:: ASSIGNMENT ::
The answer must consist of every line from the data that holds "diode".

==== EXERCISE MATERIAL ====

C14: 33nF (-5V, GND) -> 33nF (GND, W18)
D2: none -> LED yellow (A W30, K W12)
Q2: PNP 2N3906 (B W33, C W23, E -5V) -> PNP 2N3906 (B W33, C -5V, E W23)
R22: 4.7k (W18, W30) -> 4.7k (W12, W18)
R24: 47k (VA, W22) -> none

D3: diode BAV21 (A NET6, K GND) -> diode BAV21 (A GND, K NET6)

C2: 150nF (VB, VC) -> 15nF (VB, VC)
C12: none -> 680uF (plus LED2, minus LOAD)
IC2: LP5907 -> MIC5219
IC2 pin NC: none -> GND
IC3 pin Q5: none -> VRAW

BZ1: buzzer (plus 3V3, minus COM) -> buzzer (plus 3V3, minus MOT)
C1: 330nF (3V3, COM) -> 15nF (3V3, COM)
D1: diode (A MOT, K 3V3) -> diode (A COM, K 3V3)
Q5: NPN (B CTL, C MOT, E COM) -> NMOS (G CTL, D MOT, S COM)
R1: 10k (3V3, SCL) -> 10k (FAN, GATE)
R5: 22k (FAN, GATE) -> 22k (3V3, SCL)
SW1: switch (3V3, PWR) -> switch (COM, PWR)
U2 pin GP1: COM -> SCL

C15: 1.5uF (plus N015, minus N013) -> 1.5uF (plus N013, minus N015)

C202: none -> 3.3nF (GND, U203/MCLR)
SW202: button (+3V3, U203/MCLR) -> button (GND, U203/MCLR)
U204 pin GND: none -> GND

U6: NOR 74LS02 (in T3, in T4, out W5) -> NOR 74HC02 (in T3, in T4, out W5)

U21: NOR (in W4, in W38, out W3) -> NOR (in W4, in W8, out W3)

====

:: TASK RESULT ::
D3: diode BAV21 (A NET6, K GND) -> diode BAV21 (A GND, K NET6)
D1: diode (A MOT, K 3V3) -> diode (A COM, K 3V3)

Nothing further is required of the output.